■ Exercise goal:
Pull out every line of the data that contains the string "tempo", matching case exactly.

[Stored entries]
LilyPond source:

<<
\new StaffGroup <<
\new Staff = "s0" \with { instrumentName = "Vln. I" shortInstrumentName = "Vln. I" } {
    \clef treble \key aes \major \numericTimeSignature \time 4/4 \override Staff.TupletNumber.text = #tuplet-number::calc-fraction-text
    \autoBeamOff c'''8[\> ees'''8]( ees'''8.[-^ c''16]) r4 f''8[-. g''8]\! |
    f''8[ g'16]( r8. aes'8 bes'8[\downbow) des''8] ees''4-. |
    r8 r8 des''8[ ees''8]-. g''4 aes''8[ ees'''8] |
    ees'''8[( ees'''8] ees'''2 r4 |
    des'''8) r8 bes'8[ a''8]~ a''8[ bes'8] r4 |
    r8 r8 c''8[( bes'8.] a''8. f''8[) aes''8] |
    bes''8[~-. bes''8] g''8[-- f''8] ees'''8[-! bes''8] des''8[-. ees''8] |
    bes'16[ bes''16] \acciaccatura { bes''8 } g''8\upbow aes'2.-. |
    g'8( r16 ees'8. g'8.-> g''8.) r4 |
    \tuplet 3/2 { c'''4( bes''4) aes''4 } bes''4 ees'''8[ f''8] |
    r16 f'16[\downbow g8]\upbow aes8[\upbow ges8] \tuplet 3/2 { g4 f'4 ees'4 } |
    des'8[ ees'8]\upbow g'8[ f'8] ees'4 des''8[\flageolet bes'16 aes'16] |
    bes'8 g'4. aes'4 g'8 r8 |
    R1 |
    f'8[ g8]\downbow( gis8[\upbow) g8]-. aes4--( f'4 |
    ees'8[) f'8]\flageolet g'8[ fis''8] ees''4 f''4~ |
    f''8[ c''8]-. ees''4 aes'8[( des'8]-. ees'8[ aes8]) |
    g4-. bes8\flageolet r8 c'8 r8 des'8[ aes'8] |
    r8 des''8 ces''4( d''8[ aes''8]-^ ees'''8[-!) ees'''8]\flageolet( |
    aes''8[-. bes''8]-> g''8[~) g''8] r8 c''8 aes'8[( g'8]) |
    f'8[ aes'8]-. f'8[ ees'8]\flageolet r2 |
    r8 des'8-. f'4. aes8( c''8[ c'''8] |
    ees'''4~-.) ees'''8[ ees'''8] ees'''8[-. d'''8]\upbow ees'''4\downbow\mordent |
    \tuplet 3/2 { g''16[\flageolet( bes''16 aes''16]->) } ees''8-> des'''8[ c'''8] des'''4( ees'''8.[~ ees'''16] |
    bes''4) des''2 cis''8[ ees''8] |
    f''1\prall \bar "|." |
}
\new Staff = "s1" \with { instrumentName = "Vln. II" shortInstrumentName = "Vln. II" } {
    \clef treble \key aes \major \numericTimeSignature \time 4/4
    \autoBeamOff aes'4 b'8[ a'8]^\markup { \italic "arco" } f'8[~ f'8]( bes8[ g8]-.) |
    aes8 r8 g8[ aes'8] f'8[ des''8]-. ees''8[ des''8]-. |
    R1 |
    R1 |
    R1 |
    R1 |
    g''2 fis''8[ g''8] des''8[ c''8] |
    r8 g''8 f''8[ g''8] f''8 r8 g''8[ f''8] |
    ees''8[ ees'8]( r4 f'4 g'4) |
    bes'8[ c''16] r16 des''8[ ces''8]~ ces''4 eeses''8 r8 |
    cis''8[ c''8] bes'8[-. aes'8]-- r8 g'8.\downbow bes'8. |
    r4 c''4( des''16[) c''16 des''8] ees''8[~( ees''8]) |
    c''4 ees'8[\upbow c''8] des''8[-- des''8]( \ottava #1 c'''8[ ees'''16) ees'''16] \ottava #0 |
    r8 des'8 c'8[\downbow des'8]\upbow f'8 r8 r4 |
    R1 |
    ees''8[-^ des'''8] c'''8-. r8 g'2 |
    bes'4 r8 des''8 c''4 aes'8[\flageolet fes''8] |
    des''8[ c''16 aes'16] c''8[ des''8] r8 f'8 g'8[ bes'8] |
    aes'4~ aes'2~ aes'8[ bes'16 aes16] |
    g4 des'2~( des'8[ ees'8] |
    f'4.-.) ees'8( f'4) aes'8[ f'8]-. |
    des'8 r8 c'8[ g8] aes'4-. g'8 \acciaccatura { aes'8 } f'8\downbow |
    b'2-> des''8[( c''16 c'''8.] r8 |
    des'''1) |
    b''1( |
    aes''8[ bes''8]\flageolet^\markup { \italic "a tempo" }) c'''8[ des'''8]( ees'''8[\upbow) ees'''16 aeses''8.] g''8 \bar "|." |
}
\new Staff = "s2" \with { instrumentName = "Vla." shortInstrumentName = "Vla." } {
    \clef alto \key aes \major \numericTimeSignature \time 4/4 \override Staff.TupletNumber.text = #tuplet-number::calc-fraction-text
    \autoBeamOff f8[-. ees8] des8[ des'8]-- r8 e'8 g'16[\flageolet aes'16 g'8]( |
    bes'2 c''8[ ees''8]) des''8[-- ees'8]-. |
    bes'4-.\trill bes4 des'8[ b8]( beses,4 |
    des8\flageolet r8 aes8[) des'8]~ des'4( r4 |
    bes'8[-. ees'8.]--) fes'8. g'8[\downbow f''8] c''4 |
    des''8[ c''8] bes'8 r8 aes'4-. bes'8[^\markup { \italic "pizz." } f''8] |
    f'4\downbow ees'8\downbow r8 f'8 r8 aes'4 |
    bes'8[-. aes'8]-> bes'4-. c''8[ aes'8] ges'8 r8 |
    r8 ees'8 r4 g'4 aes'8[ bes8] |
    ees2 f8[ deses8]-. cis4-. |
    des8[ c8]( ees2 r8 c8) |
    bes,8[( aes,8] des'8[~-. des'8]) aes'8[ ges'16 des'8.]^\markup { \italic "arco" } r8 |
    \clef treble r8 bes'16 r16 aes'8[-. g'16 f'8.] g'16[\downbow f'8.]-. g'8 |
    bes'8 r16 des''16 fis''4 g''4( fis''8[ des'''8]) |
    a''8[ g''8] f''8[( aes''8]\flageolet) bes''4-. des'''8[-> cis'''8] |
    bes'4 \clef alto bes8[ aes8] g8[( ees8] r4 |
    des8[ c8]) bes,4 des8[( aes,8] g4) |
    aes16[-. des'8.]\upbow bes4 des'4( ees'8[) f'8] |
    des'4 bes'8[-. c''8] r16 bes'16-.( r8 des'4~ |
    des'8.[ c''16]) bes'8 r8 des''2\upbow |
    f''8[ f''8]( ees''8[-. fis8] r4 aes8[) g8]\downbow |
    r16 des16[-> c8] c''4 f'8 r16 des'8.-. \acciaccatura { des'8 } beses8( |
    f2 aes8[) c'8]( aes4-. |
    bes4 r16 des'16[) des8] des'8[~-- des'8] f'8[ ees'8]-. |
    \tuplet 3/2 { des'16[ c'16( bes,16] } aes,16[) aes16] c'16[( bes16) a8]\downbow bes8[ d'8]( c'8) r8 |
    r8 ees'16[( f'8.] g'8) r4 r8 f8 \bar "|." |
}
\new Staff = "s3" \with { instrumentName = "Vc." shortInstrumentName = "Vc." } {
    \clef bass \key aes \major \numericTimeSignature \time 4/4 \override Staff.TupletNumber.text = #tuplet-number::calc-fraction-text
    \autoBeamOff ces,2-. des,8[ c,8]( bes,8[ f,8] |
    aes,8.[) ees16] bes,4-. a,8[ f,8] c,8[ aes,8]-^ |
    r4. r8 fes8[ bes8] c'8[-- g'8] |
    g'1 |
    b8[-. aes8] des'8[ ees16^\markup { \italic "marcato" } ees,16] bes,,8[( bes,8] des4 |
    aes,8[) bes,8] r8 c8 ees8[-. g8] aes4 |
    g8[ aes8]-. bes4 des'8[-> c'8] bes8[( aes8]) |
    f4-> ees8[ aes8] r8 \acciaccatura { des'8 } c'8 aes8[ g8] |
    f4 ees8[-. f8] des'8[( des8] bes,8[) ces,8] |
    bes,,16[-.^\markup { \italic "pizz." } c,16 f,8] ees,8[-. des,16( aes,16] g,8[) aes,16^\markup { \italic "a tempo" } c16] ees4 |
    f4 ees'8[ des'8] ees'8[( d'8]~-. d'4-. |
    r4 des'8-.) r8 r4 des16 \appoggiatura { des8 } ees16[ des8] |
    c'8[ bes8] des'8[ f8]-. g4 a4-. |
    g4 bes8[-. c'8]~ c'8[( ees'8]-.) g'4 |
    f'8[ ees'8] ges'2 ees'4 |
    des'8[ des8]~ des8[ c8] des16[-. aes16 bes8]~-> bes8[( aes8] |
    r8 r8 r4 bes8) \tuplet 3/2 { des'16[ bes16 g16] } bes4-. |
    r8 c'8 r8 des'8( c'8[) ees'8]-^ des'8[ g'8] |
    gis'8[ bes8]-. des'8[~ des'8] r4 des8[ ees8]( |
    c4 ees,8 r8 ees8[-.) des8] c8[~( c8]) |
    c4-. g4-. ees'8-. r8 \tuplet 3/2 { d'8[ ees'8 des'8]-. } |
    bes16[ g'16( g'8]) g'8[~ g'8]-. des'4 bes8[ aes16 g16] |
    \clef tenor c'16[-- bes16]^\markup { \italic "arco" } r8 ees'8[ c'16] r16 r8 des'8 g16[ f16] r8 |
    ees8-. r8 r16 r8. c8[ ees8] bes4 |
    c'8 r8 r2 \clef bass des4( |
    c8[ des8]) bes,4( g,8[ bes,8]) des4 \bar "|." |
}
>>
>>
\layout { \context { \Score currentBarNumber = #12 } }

■ Worked solution:
    aes''8[ bes''8]\flageolet^\markup { \italic "a tempo" }) c'''8[ des'''8]( ees'''8[\upbow) ees'''16 aeses''8.] g''8 \bar "|." |
    bes,,16[-.^\markup { \italic "pizz." } c,16 f,8] ees,8[-. des,16( aes,16] g,8[) aes,16^\markup { \italic "a tempo" } c16] ees4 |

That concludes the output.